SUPPLIED MATERIAL below:
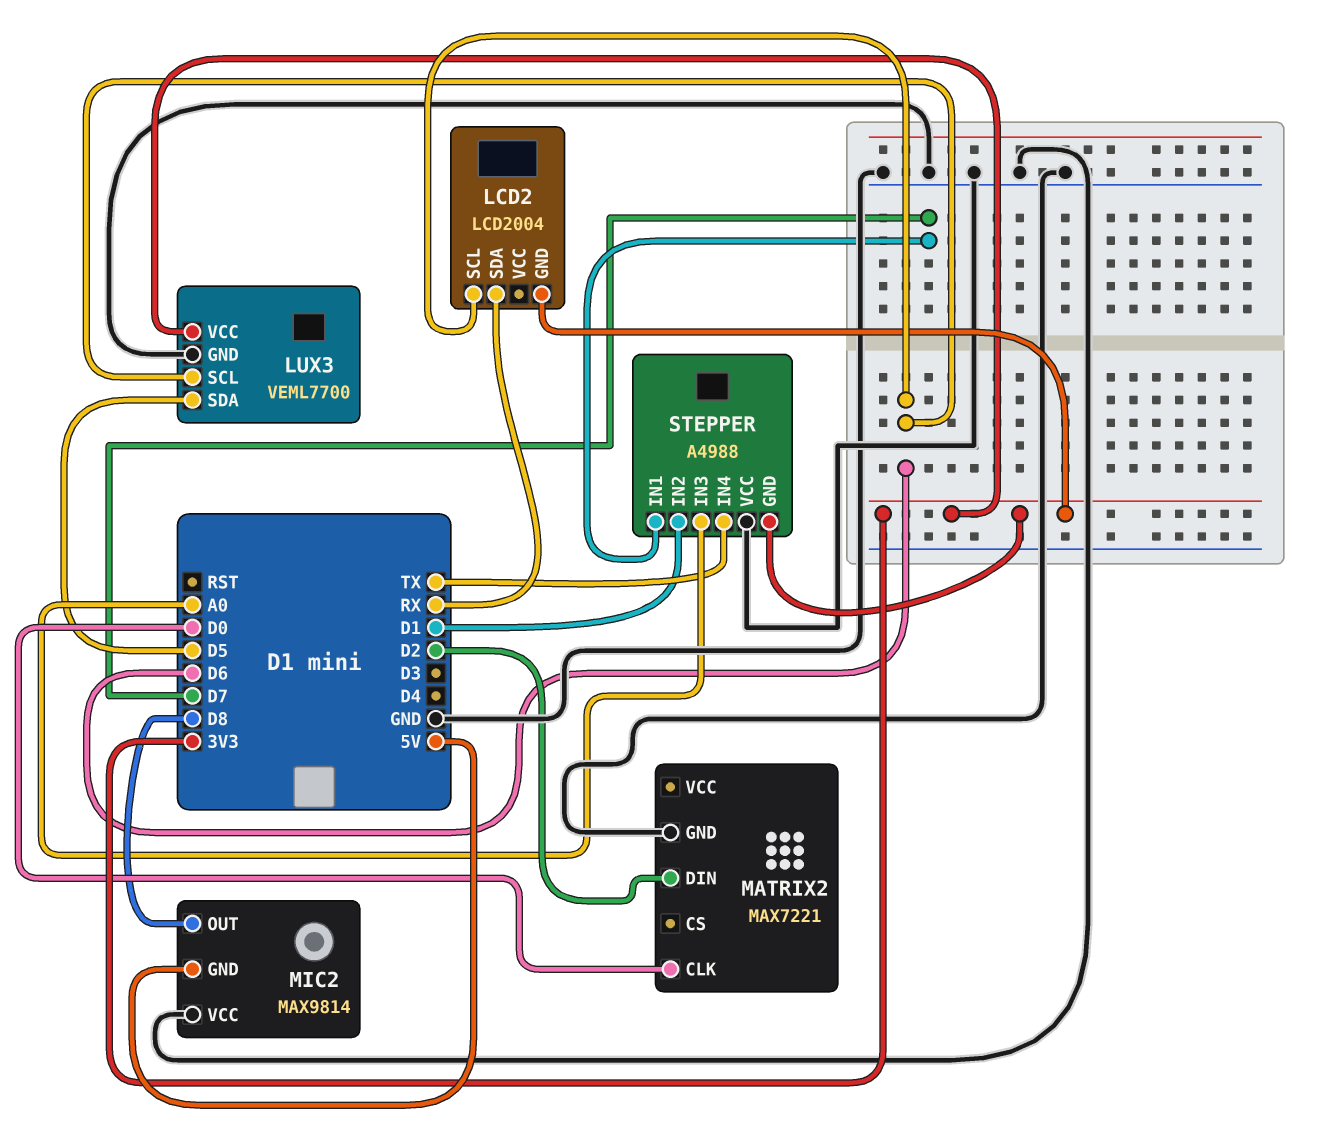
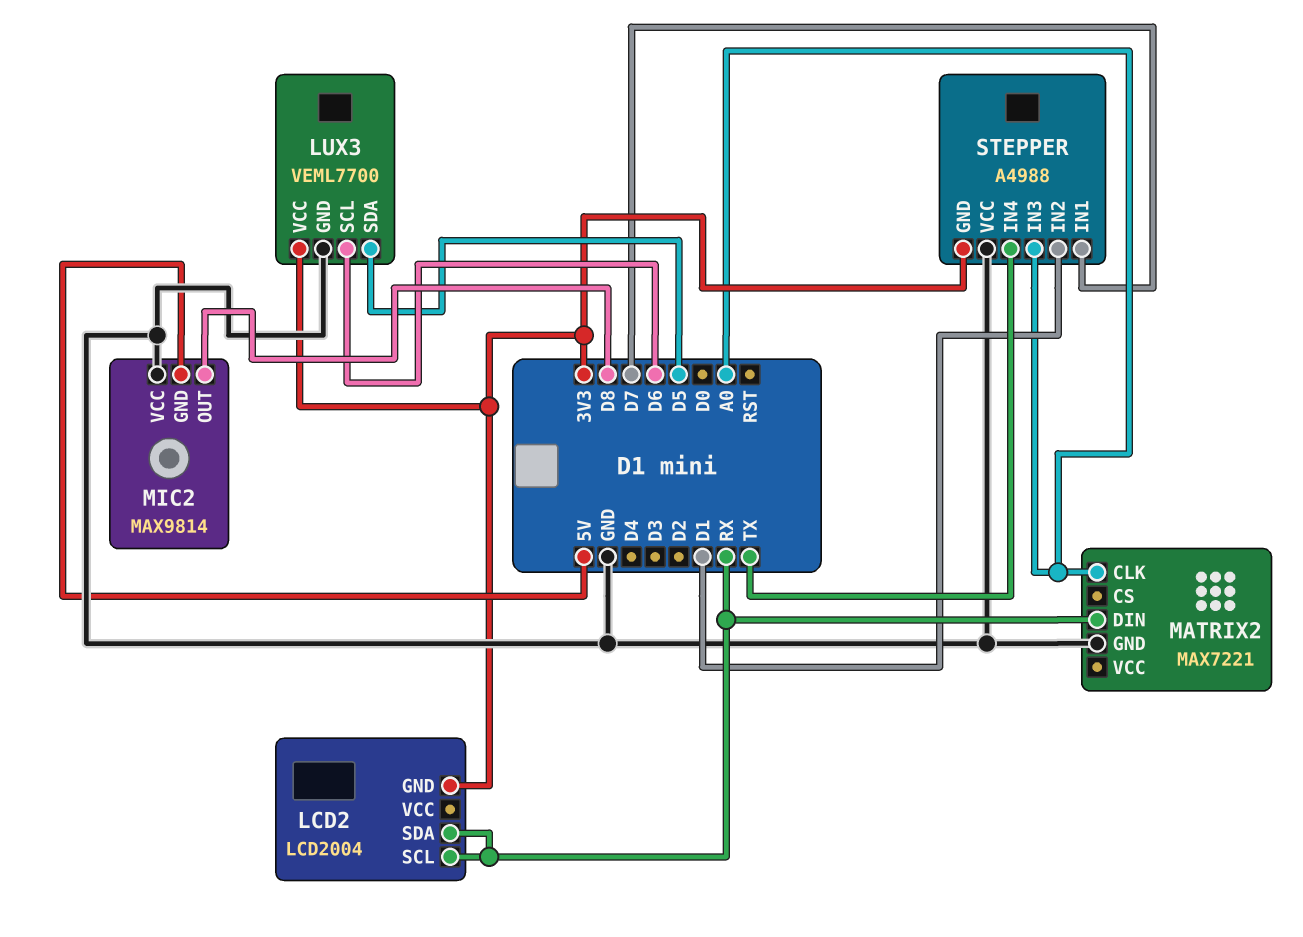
LCD2 pin SCL: D6 -> RX
MATRIX2 pin CLK: D0 -> A0
MATRIX2 pin DIN: D2 -> RX

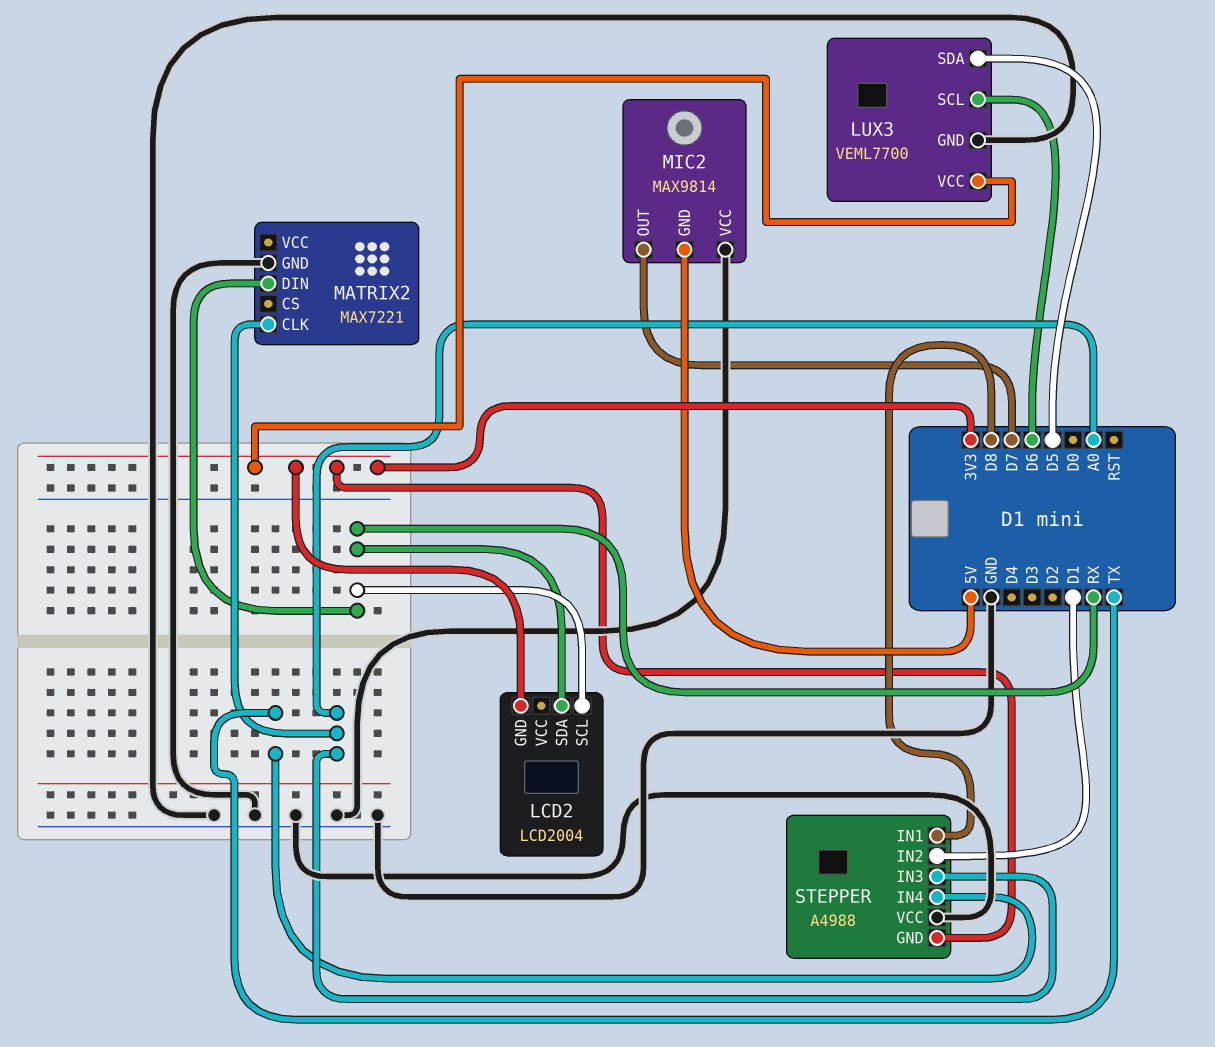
MIC2 pin OUT: D8 -> D7
STEPPER pin IN1: D7 -> D8

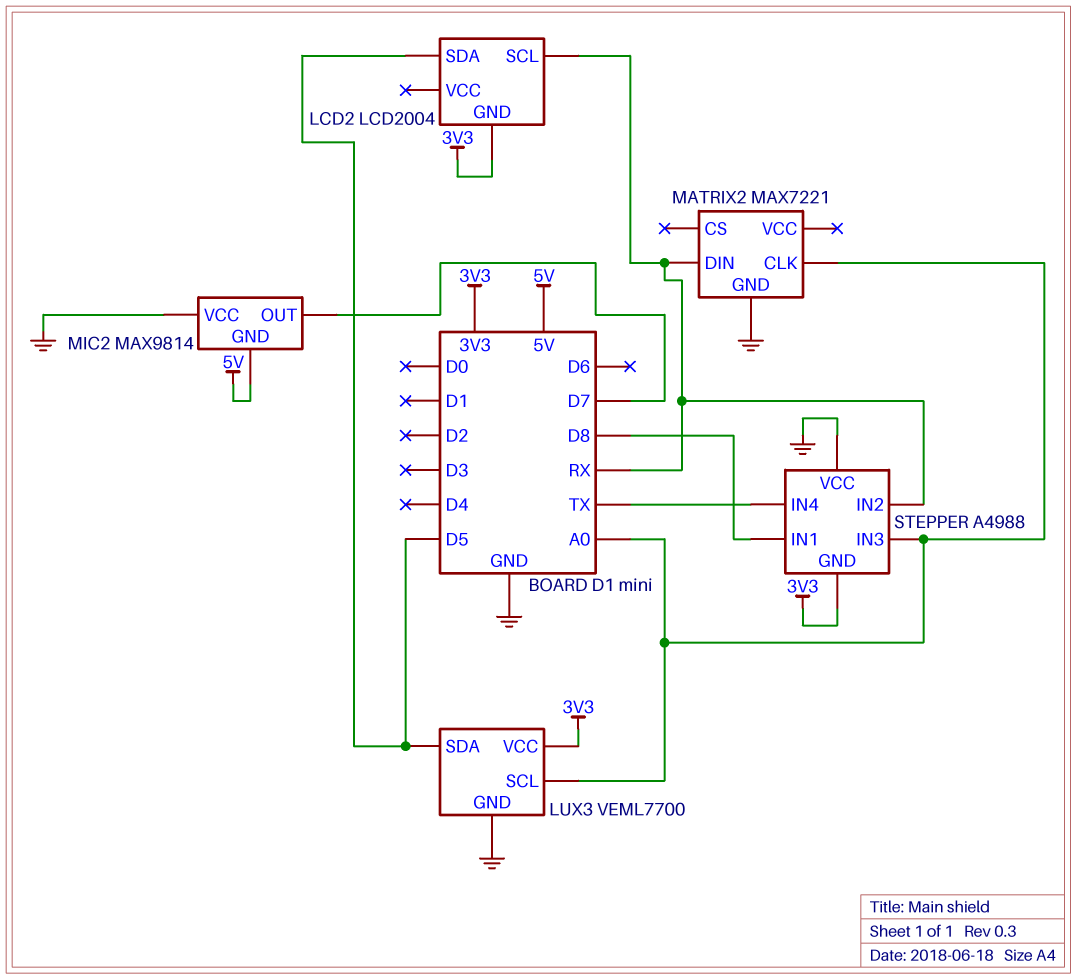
LCD2 pin SDA: RX -> D5
LUX3 pin SCL: D6 -> A0
STEPPER pin IN2: D1 -> RX

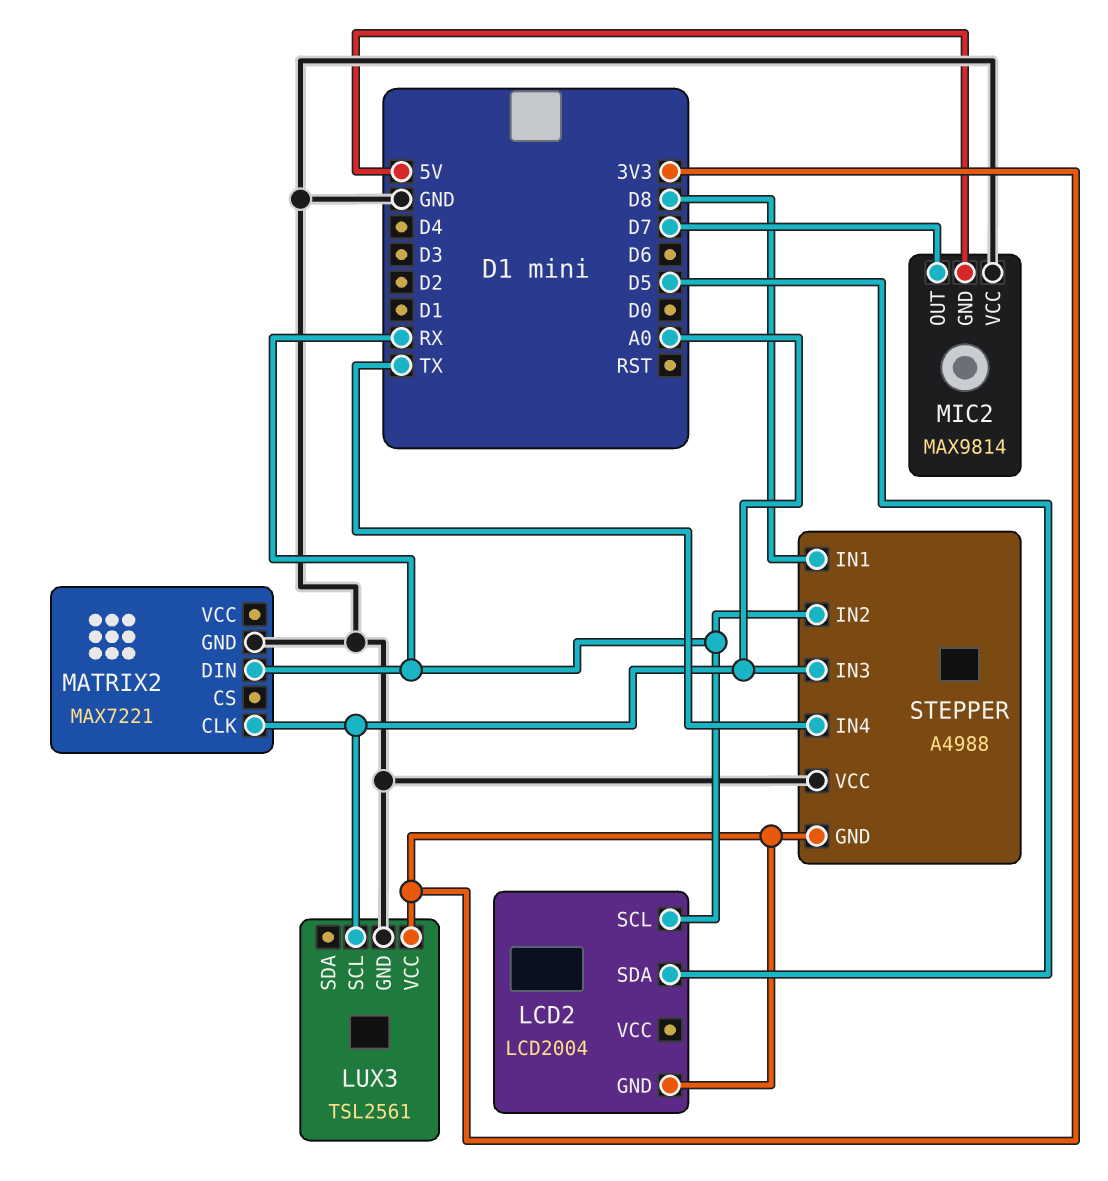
LUX3: VEML7700 -> TSL2561
LUX3 pin SDA: D5 -> none

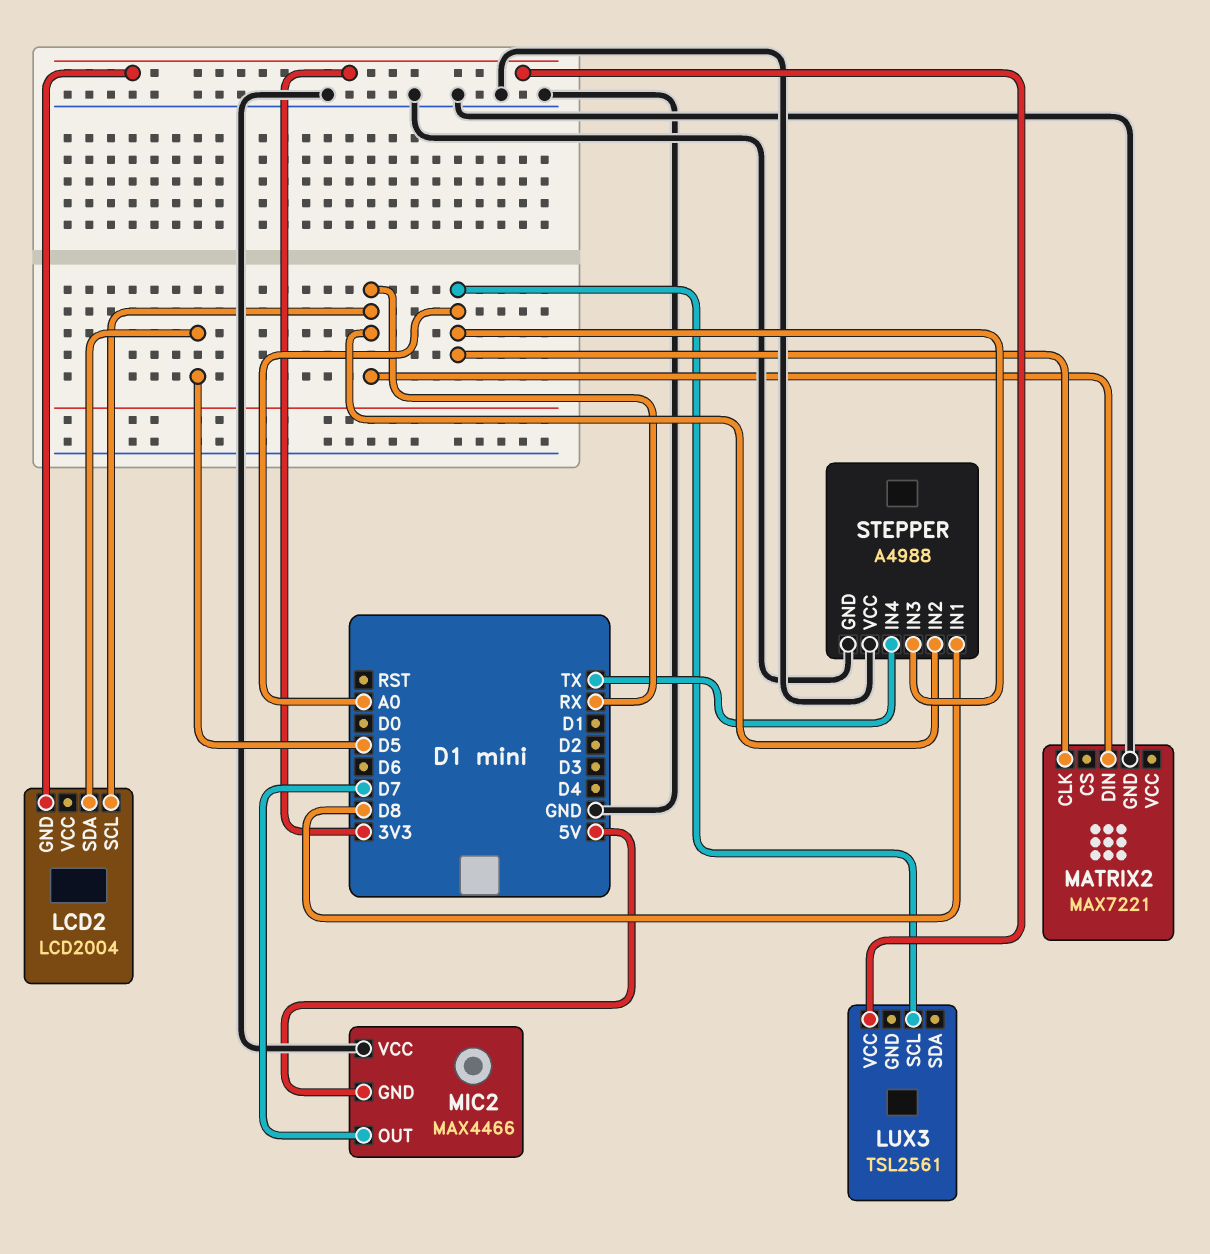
LUX3 pin GND: GND -> none
MIC2: MAX9814 -> MAX4466
STEPPER pin GND: 3V3 -> GND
End of SUPPLIED MATERIAL.
Extract every line from the records above that contains the word "STEPPER".

RESPONSE AREA:
STEPPER pin IN1: D7 -> D8
STEPPER pin IN2: D1 -> RX
STEPPER pin GND: 3V3 -> GND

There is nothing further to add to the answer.